++++ THE DATA ++++
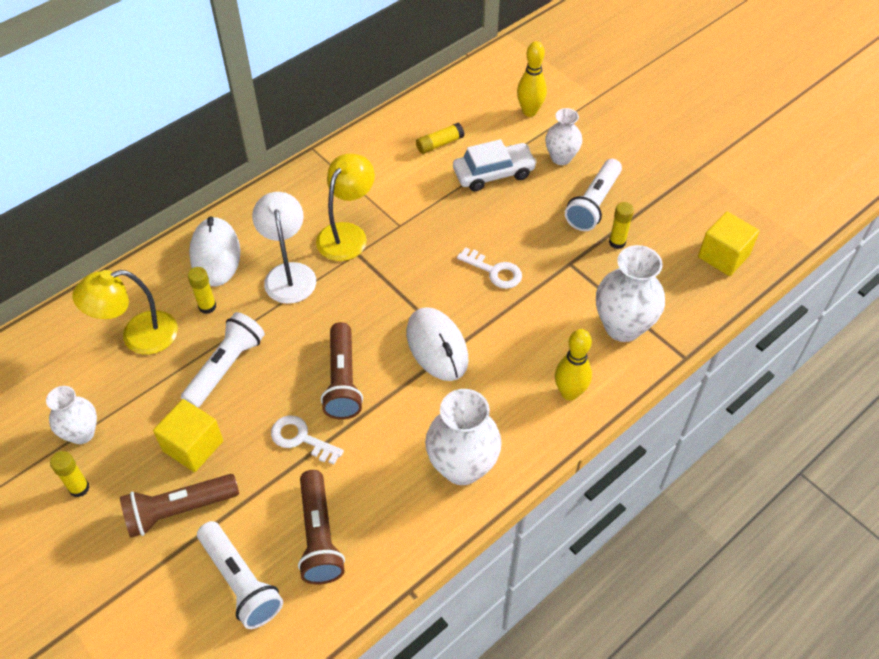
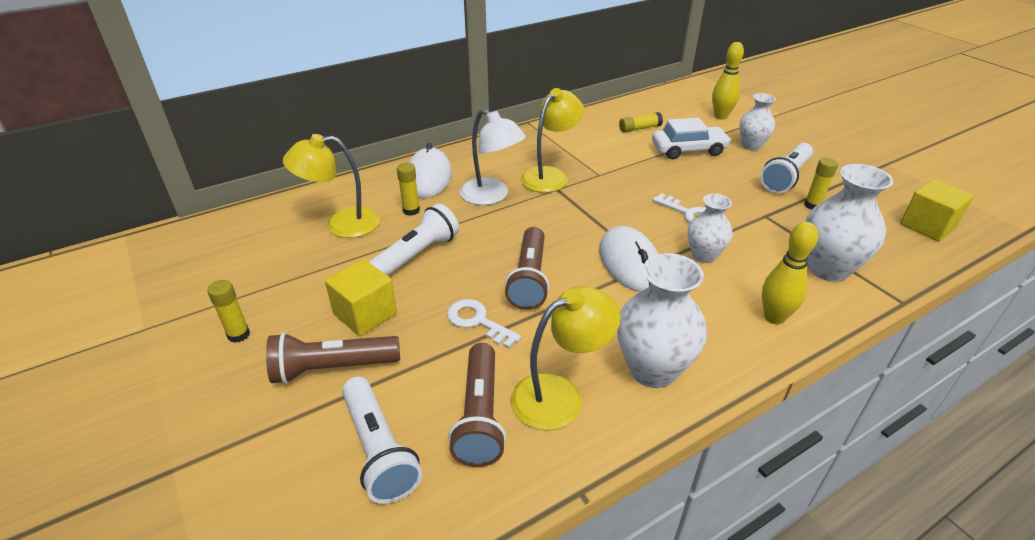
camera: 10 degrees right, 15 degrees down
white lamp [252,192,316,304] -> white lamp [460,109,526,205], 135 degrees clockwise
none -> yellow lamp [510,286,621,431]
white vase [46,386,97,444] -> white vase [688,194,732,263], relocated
++++
• HOW TO COMPLETE THIS TASK
Write every line of the data out again exactly, leaving out all images.

• RESPONSE TO THE TASK
camera: 10 degrees right, 15 degrees down
white lamp [252,192,316,304] -> white lamp [460,109,526,205], 135 degrees clockwise
none -> yellow lamp [510,286,621,431]
white vase [46,386,97,444] -> white vase [688,194,732,263], relocated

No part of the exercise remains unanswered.